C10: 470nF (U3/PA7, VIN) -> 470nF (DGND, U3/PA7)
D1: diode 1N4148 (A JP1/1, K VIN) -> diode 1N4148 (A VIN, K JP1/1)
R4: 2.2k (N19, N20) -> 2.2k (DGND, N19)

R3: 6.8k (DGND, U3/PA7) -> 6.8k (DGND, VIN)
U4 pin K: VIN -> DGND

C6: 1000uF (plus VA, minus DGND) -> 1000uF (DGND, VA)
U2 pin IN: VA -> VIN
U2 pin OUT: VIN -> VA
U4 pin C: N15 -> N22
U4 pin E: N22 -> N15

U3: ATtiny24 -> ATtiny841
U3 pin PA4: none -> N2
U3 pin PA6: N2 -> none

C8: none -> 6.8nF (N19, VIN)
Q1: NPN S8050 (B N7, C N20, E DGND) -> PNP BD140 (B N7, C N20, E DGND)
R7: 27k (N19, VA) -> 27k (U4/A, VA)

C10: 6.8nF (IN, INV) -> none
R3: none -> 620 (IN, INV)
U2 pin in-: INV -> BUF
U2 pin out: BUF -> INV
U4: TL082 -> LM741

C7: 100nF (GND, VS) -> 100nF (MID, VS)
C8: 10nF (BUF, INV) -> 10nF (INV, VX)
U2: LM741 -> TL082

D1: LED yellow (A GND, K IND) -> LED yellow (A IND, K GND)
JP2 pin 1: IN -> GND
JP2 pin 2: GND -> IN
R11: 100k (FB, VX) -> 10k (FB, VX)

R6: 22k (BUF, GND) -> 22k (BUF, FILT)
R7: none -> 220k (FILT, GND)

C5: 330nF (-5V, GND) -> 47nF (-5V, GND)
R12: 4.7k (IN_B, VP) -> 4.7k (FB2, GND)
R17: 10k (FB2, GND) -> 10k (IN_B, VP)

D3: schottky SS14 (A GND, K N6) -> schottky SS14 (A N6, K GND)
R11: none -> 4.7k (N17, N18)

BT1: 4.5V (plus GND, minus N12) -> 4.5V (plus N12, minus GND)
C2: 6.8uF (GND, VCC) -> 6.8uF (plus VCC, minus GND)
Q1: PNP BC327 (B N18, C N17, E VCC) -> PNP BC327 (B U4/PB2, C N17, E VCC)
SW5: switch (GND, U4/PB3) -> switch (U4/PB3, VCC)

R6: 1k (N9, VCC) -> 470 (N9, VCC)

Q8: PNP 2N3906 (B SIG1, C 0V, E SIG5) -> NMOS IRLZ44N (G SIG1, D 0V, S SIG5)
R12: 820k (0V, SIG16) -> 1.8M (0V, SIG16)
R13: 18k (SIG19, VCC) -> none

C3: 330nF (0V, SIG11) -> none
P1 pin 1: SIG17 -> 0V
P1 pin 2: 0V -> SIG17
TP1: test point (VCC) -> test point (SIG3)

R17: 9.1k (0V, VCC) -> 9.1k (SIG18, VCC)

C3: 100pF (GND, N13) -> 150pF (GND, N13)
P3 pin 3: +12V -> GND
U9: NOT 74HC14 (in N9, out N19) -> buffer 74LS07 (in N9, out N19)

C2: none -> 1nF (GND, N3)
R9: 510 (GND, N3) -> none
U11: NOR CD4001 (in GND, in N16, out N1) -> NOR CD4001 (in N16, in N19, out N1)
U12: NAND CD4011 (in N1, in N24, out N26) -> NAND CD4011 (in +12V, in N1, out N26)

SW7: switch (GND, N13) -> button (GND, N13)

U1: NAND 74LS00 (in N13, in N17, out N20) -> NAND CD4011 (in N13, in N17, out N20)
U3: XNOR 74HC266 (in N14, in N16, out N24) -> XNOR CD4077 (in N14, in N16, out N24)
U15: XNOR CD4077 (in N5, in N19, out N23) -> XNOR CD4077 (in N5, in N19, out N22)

◆ TASK INSTRUCTIONS ◆
Using the data above, reproduce exactly the lines from the line that contains "U2 pin out: BUF -> INV" through the line that contains "Q1: PNP BC327", including both.

◆ RESPONSE AREA ◆
U2 pin out: BUF -> INV
U4: TL082 -> LM741

C7: 100nF (GND, VS) -> 100nF (MID, VS)
C8: 10nF (BUF, INV) -> 10nF (INV, VX)
U2: LM741 -> TL082

D1: LED yellow (A GND, K IND) -> LED yellow (A IND, K GND)
JP2 pin 1: IN -> GND
JP2 pin 2: GND -> IN
R11: 100k (FB, VX) -> 10k (FB, VX)

R6: 22k (BUF, GND) -> 22k (BUF, FILT)
R7: none -> 220k (FILT, GND)

C5: 330nF (-5V, GND) -> 47nF (-5V, GND)
R12: 4.7k (IN_B, VP) -> 4.7k (FB2, GND)
R17: 10k (FB2, GND) -> 10k (IN_B, VP)

D3: schottky SS14 (A GND, K N6) -> schottky SS14 (A N6, K GND)
R11: none -> 4.7k (N17, N18)

BT1: 4.5V (plus GND, minus N12) -> 4.5V (plus N12, minus GND)
C2: 6.8uF (GND, VCC) -> 6.8uF (plus VCC, minus GND)
Q1: PNP BC327 (B N18, C N17, E VCC) -> PNP BC327 (B U4/PB2, C N17, E VCC)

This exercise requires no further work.